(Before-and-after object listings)

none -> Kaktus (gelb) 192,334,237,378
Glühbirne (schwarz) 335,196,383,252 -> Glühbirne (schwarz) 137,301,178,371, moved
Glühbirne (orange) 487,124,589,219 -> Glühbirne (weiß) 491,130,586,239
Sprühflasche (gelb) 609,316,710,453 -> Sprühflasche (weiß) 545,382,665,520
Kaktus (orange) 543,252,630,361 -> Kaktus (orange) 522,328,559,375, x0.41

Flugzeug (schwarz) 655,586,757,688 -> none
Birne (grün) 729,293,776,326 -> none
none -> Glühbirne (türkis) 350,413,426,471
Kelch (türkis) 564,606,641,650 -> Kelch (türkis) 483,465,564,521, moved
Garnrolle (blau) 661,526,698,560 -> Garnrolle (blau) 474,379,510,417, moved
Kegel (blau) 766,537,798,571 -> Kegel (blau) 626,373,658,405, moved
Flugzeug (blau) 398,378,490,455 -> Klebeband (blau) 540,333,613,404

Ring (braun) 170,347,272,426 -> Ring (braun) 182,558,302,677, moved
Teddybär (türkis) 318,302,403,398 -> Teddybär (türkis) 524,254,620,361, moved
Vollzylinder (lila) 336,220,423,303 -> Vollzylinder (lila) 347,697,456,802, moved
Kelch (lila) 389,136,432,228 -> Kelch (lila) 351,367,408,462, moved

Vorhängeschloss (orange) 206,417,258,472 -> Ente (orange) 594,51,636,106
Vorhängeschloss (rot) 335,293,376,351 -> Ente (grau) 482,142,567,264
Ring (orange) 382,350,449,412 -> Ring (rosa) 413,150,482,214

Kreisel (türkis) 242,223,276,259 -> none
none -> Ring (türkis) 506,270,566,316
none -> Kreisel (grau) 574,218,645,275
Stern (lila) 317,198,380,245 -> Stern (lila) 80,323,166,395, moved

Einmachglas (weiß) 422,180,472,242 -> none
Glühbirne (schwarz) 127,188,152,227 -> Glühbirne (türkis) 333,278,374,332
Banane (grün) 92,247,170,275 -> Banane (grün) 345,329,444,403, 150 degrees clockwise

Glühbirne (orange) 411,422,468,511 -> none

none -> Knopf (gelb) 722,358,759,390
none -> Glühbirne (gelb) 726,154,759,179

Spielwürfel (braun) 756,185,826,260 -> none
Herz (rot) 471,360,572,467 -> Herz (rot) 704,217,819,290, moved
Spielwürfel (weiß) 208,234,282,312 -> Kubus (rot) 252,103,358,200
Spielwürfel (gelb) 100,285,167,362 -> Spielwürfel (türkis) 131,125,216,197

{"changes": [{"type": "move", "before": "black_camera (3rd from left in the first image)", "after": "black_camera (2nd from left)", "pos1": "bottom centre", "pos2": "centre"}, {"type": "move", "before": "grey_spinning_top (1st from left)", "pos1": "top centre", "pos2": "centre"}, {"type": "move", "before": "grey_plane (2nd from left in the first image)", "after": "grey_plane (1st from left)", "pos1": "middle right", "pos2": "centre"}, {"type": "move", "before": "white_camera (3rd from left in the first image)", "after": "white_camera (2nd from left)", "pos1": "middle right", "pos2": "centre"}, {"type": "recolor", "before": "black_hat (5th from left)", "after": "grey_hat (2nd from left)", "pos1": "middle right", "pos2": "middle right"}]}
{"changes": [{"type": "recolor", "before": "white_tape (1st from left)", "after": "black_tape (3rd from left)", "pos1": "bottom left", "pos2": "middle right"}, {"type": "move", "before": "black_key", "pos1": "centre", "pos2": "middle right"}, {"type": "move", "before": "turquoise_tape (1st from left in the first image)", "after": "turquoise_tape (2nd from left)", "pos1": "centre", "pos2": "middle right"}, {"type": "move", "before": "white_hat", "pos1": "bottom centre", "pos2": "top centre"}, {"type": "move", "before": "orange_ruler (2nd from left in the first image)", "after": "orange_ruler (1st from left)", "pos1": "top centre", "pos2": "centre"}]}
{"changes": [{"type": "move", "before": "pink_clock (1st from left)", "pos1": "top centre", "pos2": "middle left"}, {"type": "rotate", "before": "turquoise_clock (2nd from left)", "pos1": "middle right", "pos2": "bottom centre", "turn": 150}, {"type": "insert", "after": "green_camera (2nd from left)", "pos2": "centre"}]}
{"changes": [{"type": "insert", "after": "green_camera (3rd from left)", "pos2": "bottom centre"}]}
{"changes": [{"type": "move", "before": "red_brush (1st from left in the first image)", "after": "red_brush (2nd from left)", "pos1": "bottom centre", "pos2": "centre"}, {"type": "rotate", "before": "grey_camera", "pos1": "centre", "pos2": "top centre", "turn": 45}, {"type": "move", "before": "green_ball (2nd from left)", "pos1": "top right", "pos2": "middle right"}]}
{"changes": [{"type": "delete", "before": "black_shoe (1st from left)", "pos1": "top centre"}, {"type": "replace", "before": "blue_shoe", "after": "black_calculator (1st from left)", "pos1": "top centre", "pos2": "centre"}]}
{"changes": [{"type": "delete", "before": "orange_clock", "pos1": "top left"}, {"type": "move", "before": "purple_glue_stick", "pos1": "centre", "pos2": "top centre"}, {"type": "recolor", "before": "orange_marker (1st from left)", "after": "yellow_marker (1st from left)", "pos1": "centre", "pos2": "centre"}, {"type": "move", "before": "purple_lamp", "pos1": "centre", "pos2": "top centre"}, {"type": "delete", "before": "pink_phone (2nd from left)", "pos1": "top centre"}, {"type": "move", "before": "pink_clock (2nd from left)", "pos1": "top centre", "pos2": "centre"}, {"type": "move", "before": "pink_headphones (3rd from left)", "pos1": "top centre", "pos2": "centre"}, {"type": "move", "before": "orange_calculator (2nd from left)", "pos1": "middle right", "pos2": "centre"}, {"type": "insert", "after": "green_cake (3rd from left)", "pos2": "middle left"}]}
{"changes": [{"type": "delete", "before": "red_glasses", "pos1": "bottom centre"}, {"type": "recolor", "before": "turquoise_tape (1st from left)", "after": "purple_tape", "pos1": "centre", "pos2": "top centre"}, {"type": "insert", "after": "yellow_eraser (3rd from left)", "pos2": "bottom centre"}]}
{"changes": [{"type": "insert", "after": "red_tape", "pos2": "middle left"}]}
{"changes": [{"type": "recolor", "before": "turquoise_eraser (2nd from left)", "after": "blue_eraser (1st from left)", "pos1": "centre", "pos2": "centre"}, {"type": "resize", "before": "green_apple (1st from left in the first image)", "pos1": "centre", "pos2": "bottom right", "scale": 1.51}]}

**Instructions to follow**
Write out every entry verbatim.

**The answer**
none -> Kaktus (gelb) 192,334,237,378
Glühbirne (schwarz) 335,196,383,252 -> Glühbirne (schwarz) 137,301,178,371, moved
Glühbirne (orange) 487,124,589,219 -> Glühbirne (weiß) 491,130,586,239
Sprühflasche (gelb) 609,316,710,453 -> Sprühflasche (weiß) 545,382,665,520
Kaktus (orange) 543,252,630,361 -> Kaktus (orange) 522,328,559,375, x0.41

Flugzeug (schwarz) 655,586,757,688 -> none
Birne (grün) 729,293,776,326 -> none
none -> Glühbirne (türkis) 350,413,426,471
Kelch (türkis) 564,606,641,650 -> Kelch (türkis) 483,465,564,521, moved
Garnrolle (blau) 661,526,698,560 -> Garnrolle (blau) 474,379,510,417, moved
Kegel (blau) 766,537,798,571 -> Kegel (blau) 626,373,658,405, moved
Flugzeug (blau) 398,378,490,455 -> Klebeband (blau) 540,333,613,404

Ring (braun) 170,347,272,426 -> Ring (braun) 182,558,302,677, moved
Teddybär (türkis) 318,302,403,398 -> Teddybär (türkis) 524,254,620,361, moved
Vollzylinder (lila) 336,220,423,303 -> Vollzylinder (lila) 347,697,456,802, moved
Kelch (lila) 389,136,432,228 -> Kelch (lila) 351,367,408,462, moved

Vorhängeschloss (orange) 206,417,258,472 -> Ente (orange) 594,51,636,106
Vorhängeschloss (rot) 335,293,376,351 -> Ente (grau) 482,142,567,264
Ring (orange) 382,350,449,412 -> Ring (rosa) 413,150,482,214

Kreisel (türkis) 242,223,276,259 -> none
none -> Ring (türkis) 506,270,566,316
none -> Kreisel (grau) 574,218,645,275
Stern (lila) 317,198,380,245 -> Stern (lila) 80,323,166,395, moved

Einmachglas (weiß) 422,180,472,242 -> none
Glühbirne (schwarz) 127,188,152,227 -> Glühbirne (türkis) 333,278,374,332
Banane (grün) 92,247,170,275 -> Banane (grün) 345,329,444,403, 150 degrees clockwise

Glühbirne (orange) 411,422,468,511 -> none

none -> Knopf (gelb) 722,358,759,390
none -> Glühbirne (gelb) 726,154,759,179

Spielwürfel (braun) 756,185,826,260 -> none
Herz (rot) 471,360,572,467 -> Herz (rot) 704,217,819,290, moved
Spielwürfel (weiß) 208,234,282,312 -> Kubus (rot) 252,103,358,200
Spielwürfel (gelb) 100,285,167,362 -> Spielwürfel (türkis) 131,125,216,197

{"changes": [{"type": "move", "before": "black_camera (3rd from left in the first image)", "after": "black_camera (2nd from left)", "pos1": "bottom centre", "pos2": "centre"}, {"type": "move", "before": "grey_spinning_top (1st from left)", "pos1": "top centre", "pos2": "centre"}, {"type": "move", "before": "grey_plane (2nd from left in the first image)", "after": "grey_plane (1st from left)", "pos1": "middle right", "pos2": "centre"}, {"type": "move", "before": "white_camera (3rd from left in the first image)", "after": "white_camera (2nd from left)", "pos1": "middle right", "pos2": "centre"}, {"type": "recolor", "before": "black_hat (5th from left)", "after": "grey_hat (2nd from left)", "pos1": "middle right", "pos2": "middle right"}]}
{"changes": [{"type": "recolor", "before": "white_tape (1st from left)", "after": "black_tape (3rd from left)", "pos1": "bottom left", "pos2": "middle right"}, {"type": "move", "before": "black_key", "pos1": "centre", "pos2": "middle right"}, {"type": "move", "before": "turquoise_tape (1st from left in the first image)", "after": "turquoise_tape (2nd from left)", "pos1": "centre", "pos2": "middle right"}, {"type": "move", "before": "white_hat", "pos1": "bottom centre", "pos2": "top centre"}, {"type": "move", "before": "orange_ruler (2nd from left in the first image)", "after": "orange_ruler (1st from left)", "pos1": "top centre", "pos2": "centre"}]}
{"changes": [{"type": "move", "before": "pink_clock (1st from left)", "pos1": "top centre", "pos2": "middle left"}, {"type": "rotate", "before": "turquoise_clock (2nd from left)", "pos1": "middle right", "pos2": "bottom centre", "turn": 150}, {"type": "insert", "after": "green_camera (2nd from left)", "pos2": "centre"}]}
{"changes": [{"type": "insert", "after": "green_camera (3rd from left)", "pos2": "bottom centre"}]}
{"changes": [{"type": "move", "before": "red_brush (1st from left in the first image)", "after": "red_brush (2nd from left)", "pos1": "bottom centre", "pos2": "centre"}, {"type": "rotate", "before": "grey_camera", "pos1": "centre", "pos2": "top centre", "turn": 45}, {"type": "move", "before": "green_ball (2nd from left)", "pos1": "top right", "pos2": "middle right"}]}
{"changes": [{"type": "delete", "before": "black_shoe (1st from left)", "pos1": "top centre"}, {"type": "replace", "before": "blue_shoe", "after": "black_calculator (1st from left)", "pos1": "top centre", "pos2": "centre"}]}
{"changes": [{"type": "delete", "before": "orange_clock", "pos1": "top left"}, {"type": "move", "before": "purple_glue_stick", "pos1": "centre", "pos2": "top centre"}, {"type": "recolor", "before": "orange_marker (1st from left)", "after": "yellow_marker (1st from left)", "pos1": "centre", "pos2": "centre"}, {"type": "move", "before": "purple_lamp", "pos1": "centre", "pos2": "top centre"}, {"type": "delete", "before": "pink_phone (2nd from left)", "pos1": "top centre"}, {"type": "move", "before": "pink_clock (2nd from left)", "pos1": "top centre", "pos2": "centre"}, {"type": "move", "before": "pink_headphones (3rd from left)", "pos1": "top centre", "pos2": "centre"}, {"type": "move", "before": "orange_calculator (2nd from left)", "pos1": "middle right", "pos2": "centre"}, {"type": "insert", "after": "green_cake (3rd from left)", "pos2": "middle left"}]}
{"changes": [{"type": "delete", "before": "red_glasses", "pos1": "bottom centre"}, {"type": "recolor", "before": "turquoise_tape (1st from left)", "after": "purple_tape", "pos1": "centre", "pos2": "top centre"}, {"type": "insert", "after": "yellow_eraser (3rd from left)", "pos2": "bottom centre"}]}
{"changes": [{"type": "insert", "after": "red_tape", "pos2": "middle left"}]}
{"changes": [{"type": "recolor", "before": "turquoise_eraser (2nd from left)", "after": "blue_eraser (1st from left)", "pos1": "centre", "pos2": "centre"}, {"type": "resize", "before": "green_apple (1st from left in the first image)", "pos1": "centre", "pos2": "bottom right", "scale": 1.51}]}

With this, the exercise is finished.